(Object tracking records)
== Segment start ==

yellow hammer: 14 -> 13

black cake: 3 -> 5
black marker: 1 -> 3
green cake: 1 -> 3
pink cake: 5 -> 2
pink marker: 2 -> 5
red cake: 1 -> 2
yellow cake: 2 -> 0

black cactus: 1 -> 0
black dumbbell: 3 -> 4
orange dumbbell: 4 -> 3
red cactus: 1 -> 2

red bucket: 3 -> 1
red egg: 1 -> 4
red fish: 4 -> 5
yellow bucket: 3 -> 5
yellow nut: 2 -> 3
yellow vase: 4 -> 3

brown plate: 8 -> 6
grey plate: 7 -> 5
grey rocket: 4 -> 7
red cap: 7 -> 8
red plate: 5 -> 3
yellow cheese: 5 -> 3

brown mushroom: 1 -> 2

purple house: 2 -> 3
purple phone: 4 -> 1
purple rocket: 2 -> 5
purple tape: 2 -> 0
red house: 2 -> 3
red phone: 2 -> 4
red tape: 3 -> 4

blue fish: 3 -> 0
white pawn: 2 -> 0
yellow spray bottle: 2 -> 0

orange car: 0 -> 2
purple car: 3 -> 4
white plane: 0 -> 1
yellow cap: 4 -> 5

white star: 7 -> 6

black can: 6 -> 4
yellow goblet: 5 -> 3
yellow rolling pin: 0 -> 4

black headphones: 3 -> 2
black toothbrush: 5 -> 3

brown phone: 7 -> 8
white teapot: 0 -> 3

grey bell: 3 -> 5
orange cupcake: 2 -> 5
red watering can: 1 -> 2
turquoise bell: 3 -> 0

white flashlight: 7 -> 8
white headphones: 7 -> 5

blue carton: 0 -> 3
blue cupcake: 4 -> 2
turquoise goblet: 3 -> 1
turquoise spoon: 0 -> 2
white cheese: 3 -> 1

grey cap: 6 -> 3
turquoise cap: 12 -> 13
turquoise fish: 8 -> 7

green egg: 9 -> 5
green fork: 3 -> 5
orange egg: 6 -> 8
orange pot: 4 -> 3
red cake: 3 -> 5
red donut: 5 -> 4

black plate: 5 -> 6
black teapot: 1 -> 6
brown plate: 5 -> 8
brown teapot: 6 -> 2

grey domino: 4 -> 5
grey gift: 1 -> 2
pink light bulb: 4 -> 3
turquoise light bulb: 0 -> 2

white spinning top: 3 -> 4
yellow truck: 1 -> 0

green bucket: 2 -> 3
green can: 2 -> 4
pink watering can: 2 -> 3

== Segment end ==

(REQUIRED ACTION) Retype the entries above exactly, but only from the line containing "red bucket: 3 -> 1" through the line containing "turquoise bell: 3 -> 0", both included.

(ANSWER BELOW)
red bucket: 3 -> 1
red egg: 1 -> 4
red fish: 4 -> 5
yellow bucket: 3 -> 5
yellow nut: 2 -> 3
yellow vase: 4 -> 3

brown plate: 8 -> 6
grey plate: 7 -> 5
grey rocket: 4 -> 7
red cap: 7 -> 8
red plate: 5 -> 3
yellow cheese: 5 -> 3

brown mushroom: 1 -> 2

purple house: 2 -> 3
purple phone: 4 -> 1
purple rocket: 2 -> 5
purple tape: 2 -> 0
red house: 2 -> 3
red phone: 2 -> 4
red tape: 3 -> 4

blue fish: 3 -> 0
white pawn: 2 -> 0
yellow spray bottle: 2 -> 0

orange car: 0 -> 2
purple car: 3 -> 4
white plane: 0 -> 1
yellow cap: 4 -> 5

white star: 7 -> 6

black can: 6 -> 4
yellow goblet: 5 -> 3
yellow rolling pin: 0 -> 4

black headphones: 3 -> 2
black toothbrush: 5 -> 3

brown phone: 7 -> 8
white teapot: 0 -> 3

grey bell: 3 -> 5
orange cupcake: 2 -> 5
red watering can: 1 -> 2
turquoise bell: 3 -> 0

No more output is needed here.